## The task:
Only the records, exactly as written, belong in the answer; pictures do not.

......

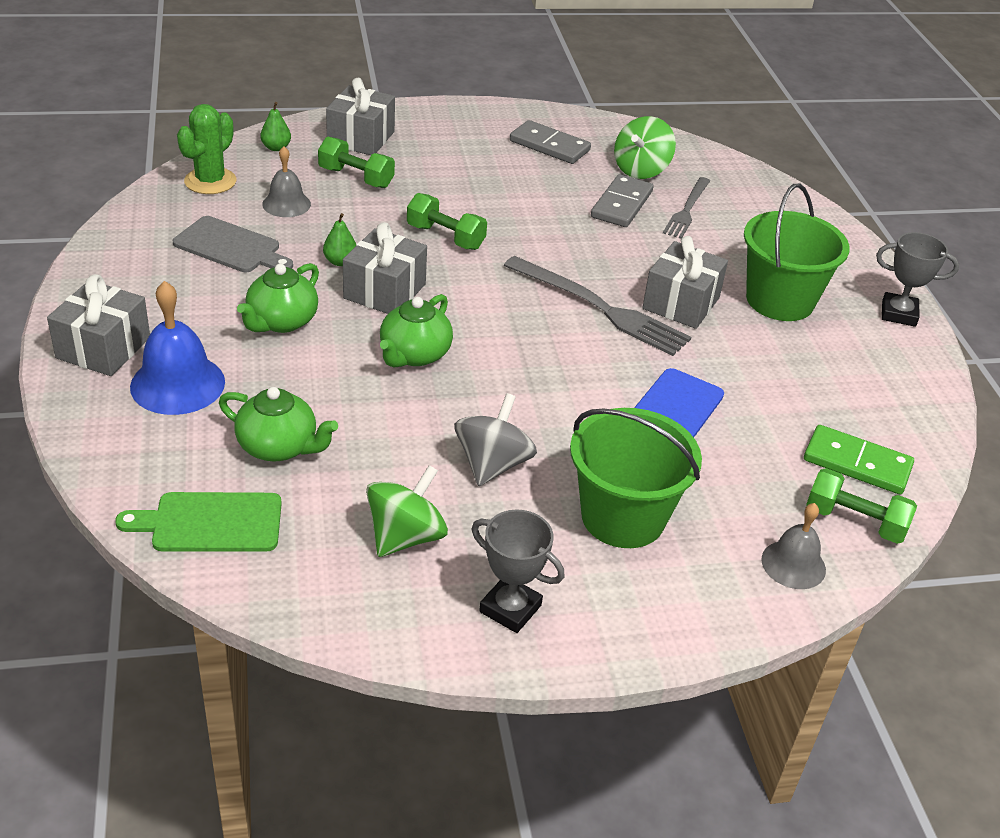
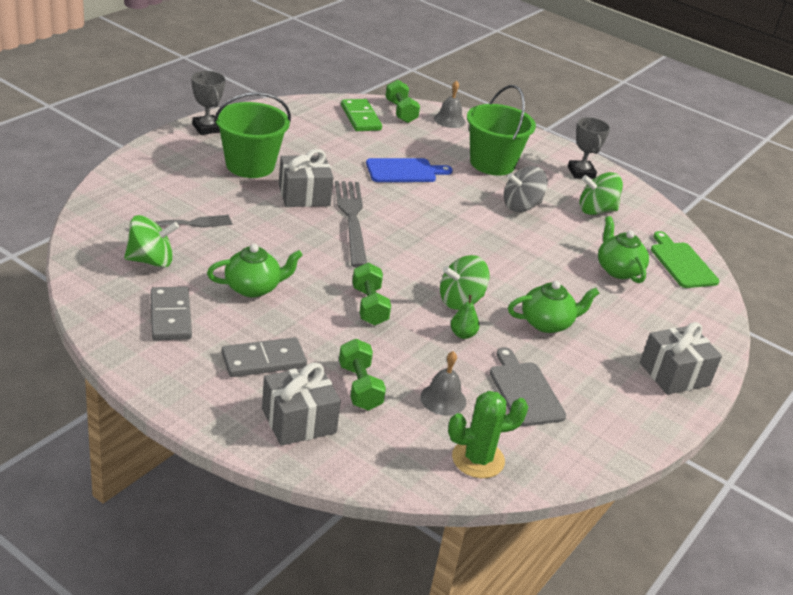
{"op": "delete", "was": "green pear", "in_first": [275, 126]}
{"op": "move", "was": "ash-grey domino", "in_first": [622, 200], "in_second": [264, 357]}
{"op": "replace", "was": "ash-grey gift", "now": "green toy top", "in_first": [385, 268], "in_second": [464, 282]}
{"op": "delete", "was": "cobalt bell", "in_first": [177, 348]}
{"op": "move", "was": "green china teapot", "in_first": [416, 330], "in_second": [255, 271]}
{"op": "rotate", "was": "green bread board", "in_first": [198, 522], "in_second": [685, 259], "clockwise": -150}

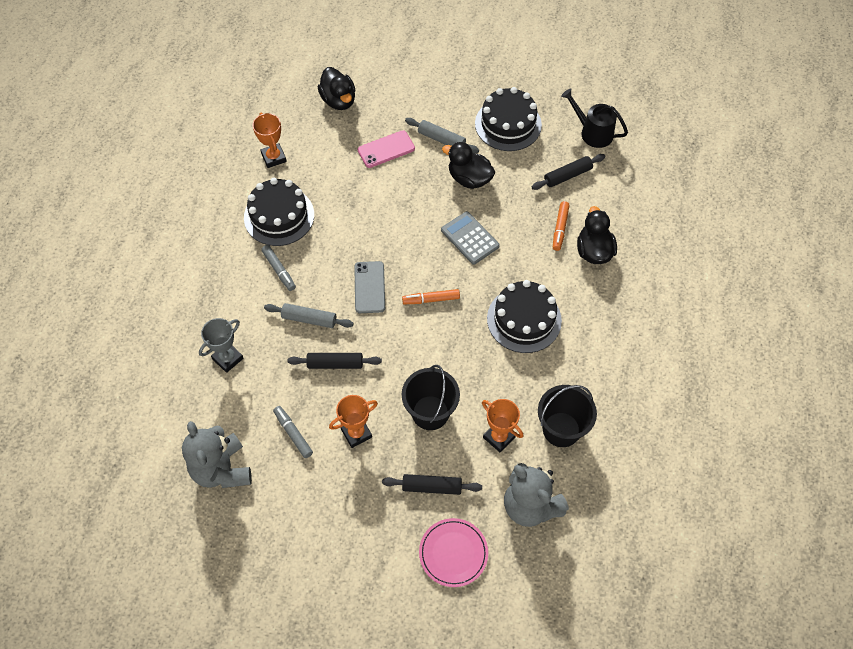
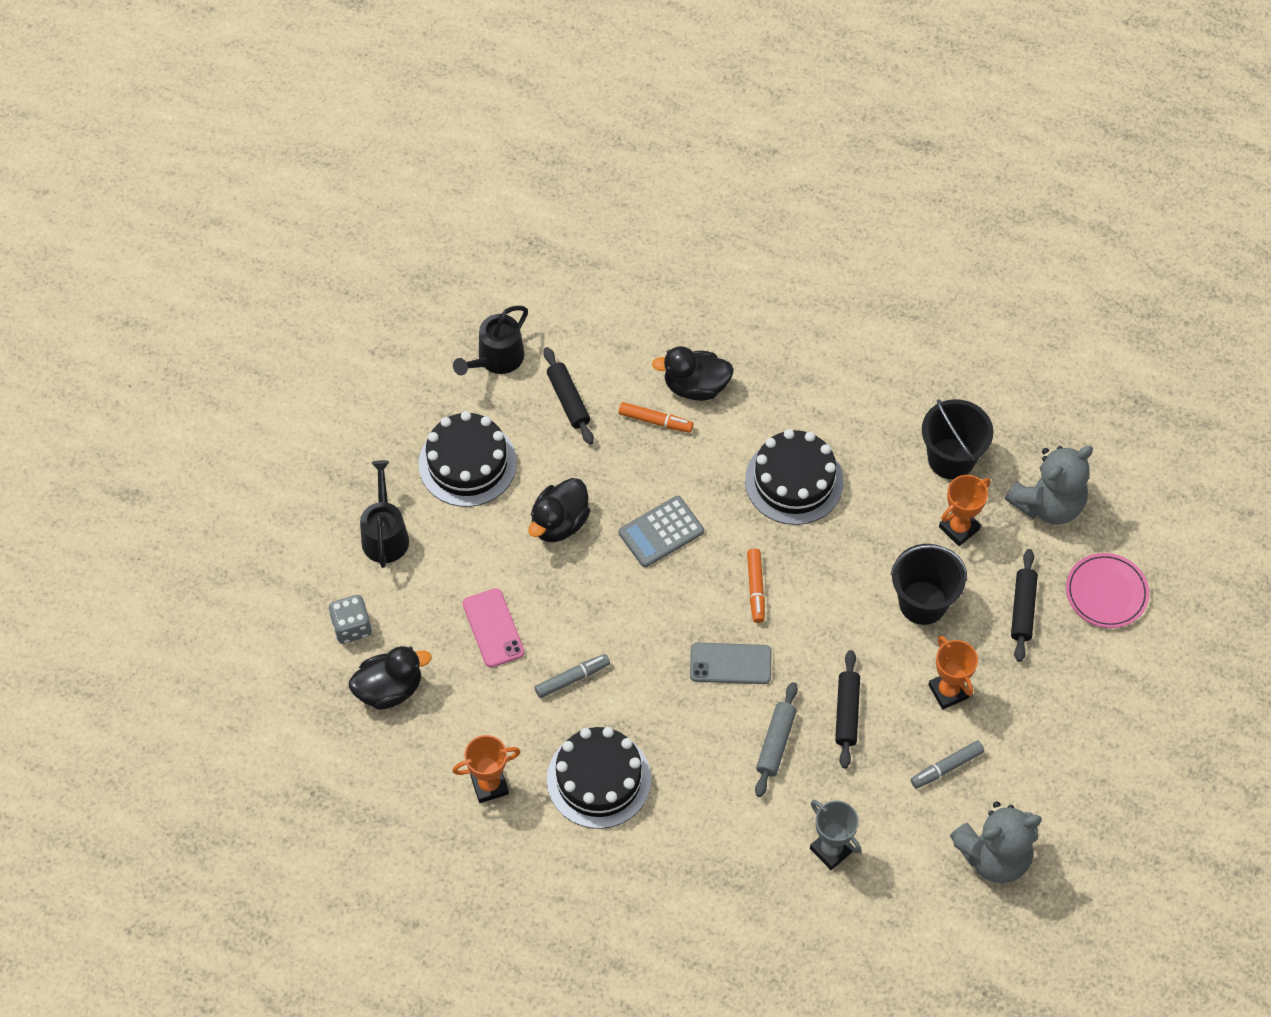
{"op": "delete", "was": "ash-grey rolling pin", "in_first": [442, 135]}
{"op": "move", "was": "ash-grey marker pen", "in_first": [278, 268], "in_second": [572, 676]}
{"op": "insert", "now": "ebony watering can", "in_second": [384, 514]}
{"op": "insert", "now": "ash-grey dice", "in_second": [350, 619]}

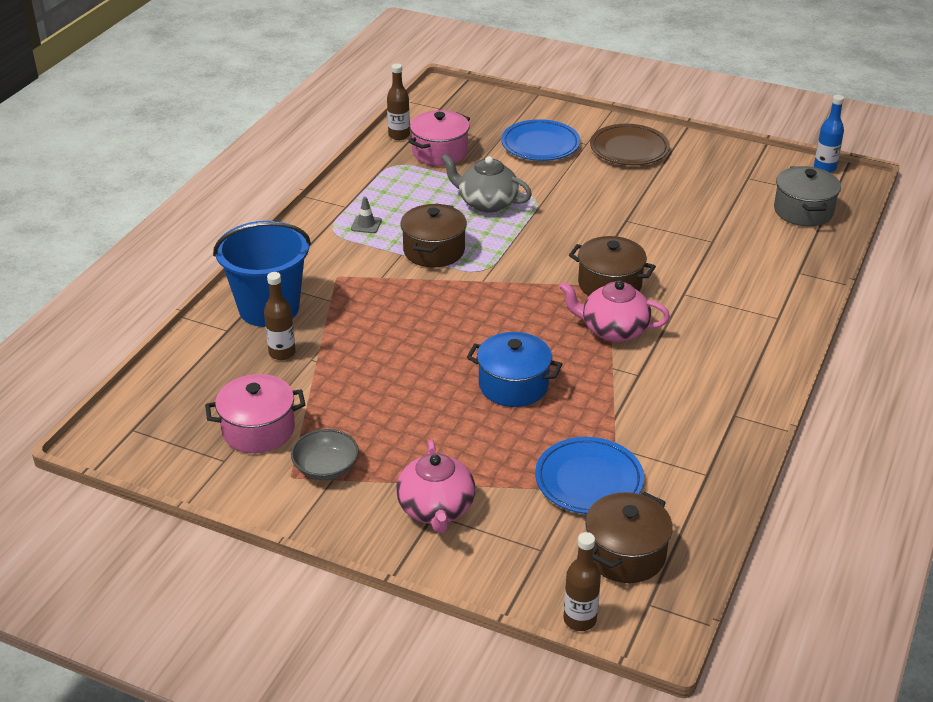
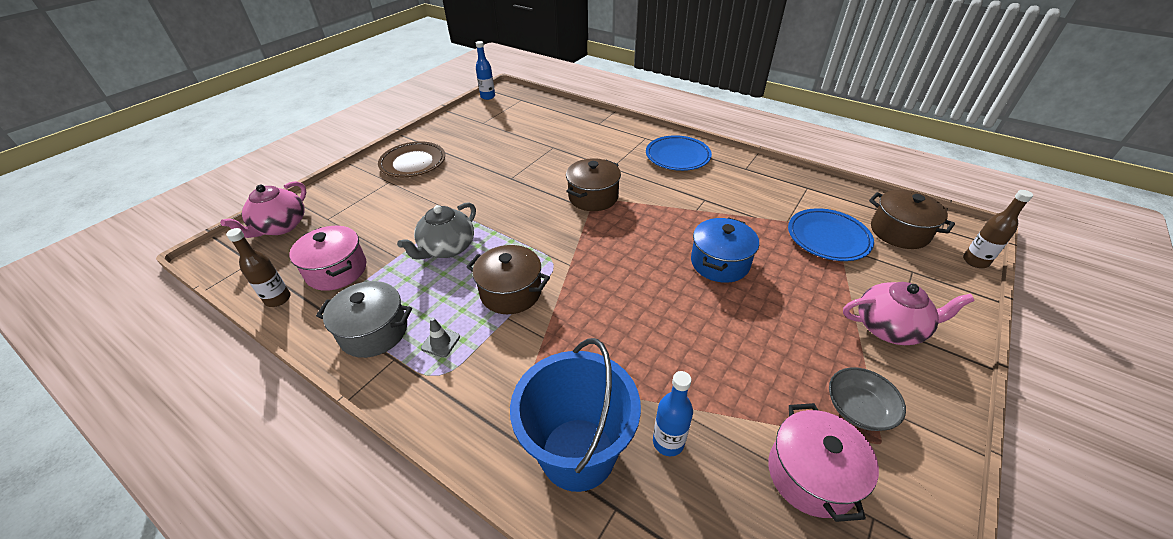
{"op": "move", "was": "cobalt dinner plate", "in_first": [540, 140], "in_second": [679, 153]}
{"op": "move", "was": "ash-grey pot", "in_first": [807, 196], "in_second": [364, 319]}
{"op": "recolor", "was": "russet flask", "now": "cobalt flask", "in_first": [280, 316], "in_second": [673, 413]}
{"op": "move", "was": "pink china teapot", "in_first": [614, 311], "in_second": [263, 209]}

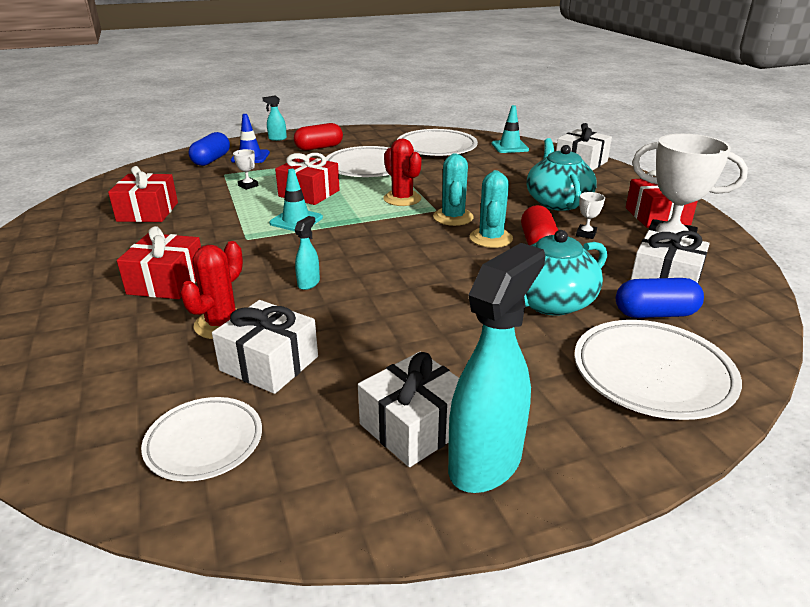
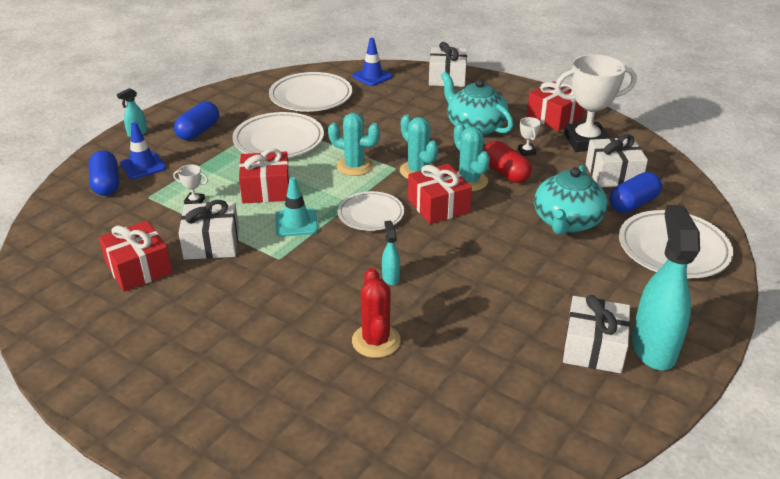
{"op": "recolor", "was": "teal traffic cone", "now": "cobalt traffic cone", "in_first": [510, 129], "in_second": [372, 62]}
{"op": "recolor", "was": "scarlet pill", "now": "cobalt pill", "in_first": [318, 136], "in_second": [196, 121]}
{"op": "recolor", "was": "scarlet saguaro cactus", "now": "teal saguaro cactus", "in_first": [402, 172], "in_second": [354, 144]}
{"op": "move", "was": "scarlet gift", "in_first": [159, 262], "in_second": [440, 194]}
{"op": "move", "was": "white gift", "in_first": [265, 347], "in_second": [209, 230]}
{"op": "move", "was": "white dinner plate", "in_first": [201, 439], "in_second": [371, 211]}

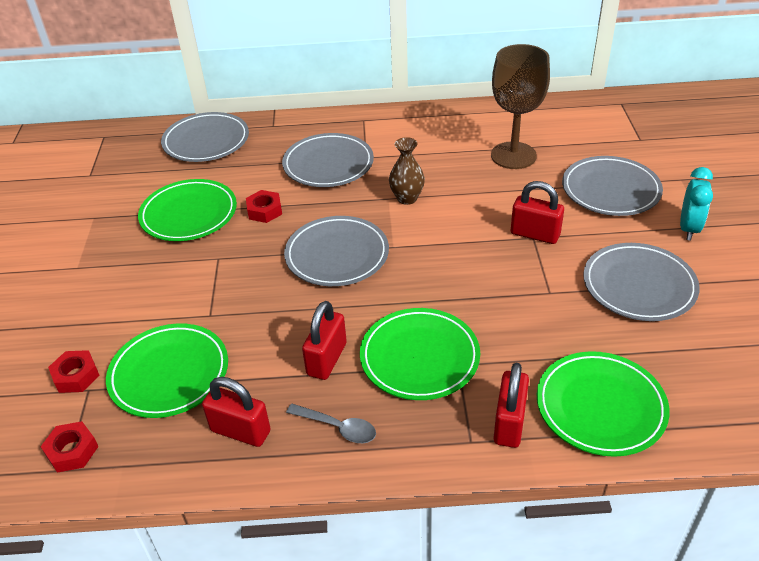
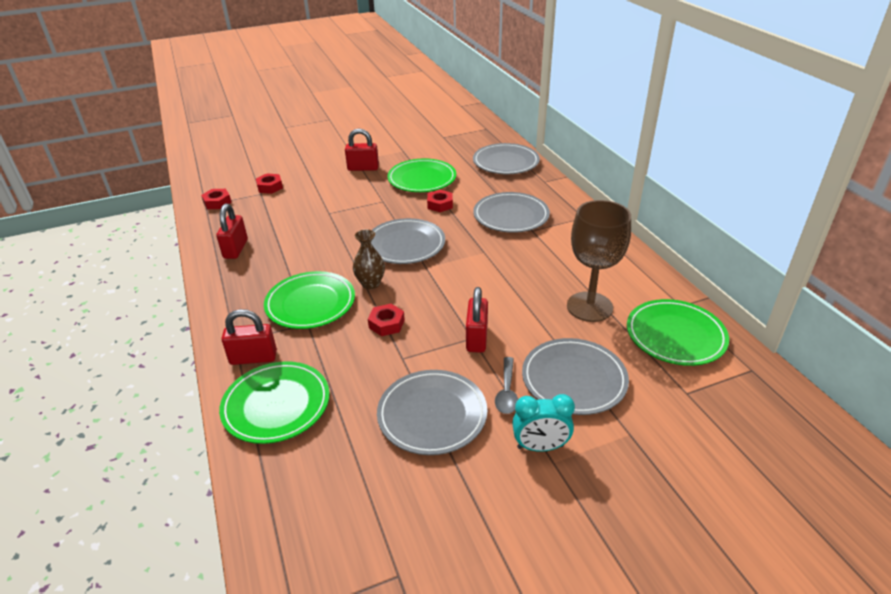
{"op": "move", "was": "russet vase", "in_first": [407, 171], "in_second": [369, 259]}
{"op": "move", "was": "scarlet lock", "in_first": [324, 340], "in_second": [362, 150]}
{"op": "move", "was": "green dinner plate", "in_first": [167, 370], "in_second": [678, 332]}
{"op": "move", "was": "ash-grey teaspoon", "in_first": [331, 423], "in_second": [506, 385]}
{"op": "insert", "now": "scarlet hexagon nut", "in_second": [386, 320]}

......

## Solution for this problem:
{"op": "delete", "was": "green pear", "in_first": [275, 126]}
{"op": "move", "was": "ash-grey domino", "in_first": [622, 200], "in_second": [264, 357]}
{"op": "replace", "was": "ash-grey gift", "now": "green toy top", "in_first": [385, 268], "in_second": [464, 282]}
{"op": "delete", "was": "cobalt bell", "in_first": [177, 348]}
{"op": "move", "was": "green china teapot", "in_first": [416, 330], "in_second": [255, 271]}
{"op": "rotate", "was": "green bread board", "in_first": [198, 522], "in_second": [685, 259], "clockwise": -150}

{"op": "delete", "was": "ash-grey rolling pin", "in_first": [442, 135]}
{"op": "move", "was": "ash-grey marker pen", "in_first": [278, 268], "in_second": [572, 676]}
{"op": "insert", "now": "ebony watering can", "in_second": [384, 514]}
{"op": "insert", "now": "ash-grey dice", "in_second": [350, 619]}

{"op": "move", "was": "cobalt dinner plate", "in_first": [540, 140], "in_second": [679, 153]}
{"op": "move", "was": "ash-grey pot", "in_first": [807, 196], "in_second": [364, 319]}
{"op": "recolor", "was": "russet flask", "now": "cobalt flask", "in_first": [280, 316], "in_second": [673, 413]}
{"op": "move", "was": "pink china teapot", "in_first": [614, 311], "in_second": [263, 209]}

{"op": "recolor", "was": "teal traffic cone", "now": "cobalt traffic cone", "in_first": [510, 129], "in_second": [372, 62]}
{"op": "recolor", "was": "scarlet pill", "now": "cobalt pill", "in_first": [318, 136], "in_second": [196, 121]}
{"op": "recolor", "was": "scarlet saguaro cactus", "now": "teal saguaro cactus", "in_first": [402, 172], "in_second": [354, 144]}
{"op": "move", "was": "scarlet gift", "in_first": [159, 262], "in_second": [440, 194]}
{"op": "move", "was": "white gift", "in_first": [265, 347], "in_second": [209, 230]}
{"op": "move", "was": "white dinner plate", "in_first": [201, 439], "in_second": [371, 211]}

{"op": "move", "was": "russet vase", "in_first": [407, 171], "in_second": [369, 259]}
{"op": "move", "was": "scarlet lock", "in_first": [324, 340], "in_second": [362, 150]}
{"op": "move", "was": "green dinner plate", "in_first": [167, 370], "in_second": [678, 332]}
{"op": "move", "was": "ash-grey teaspoon", "in_first": [331, 423], "in_second": [506, 385]}
{"op": "insert", "now": "scarlet hexagon nut", "in_second": [386, 320]}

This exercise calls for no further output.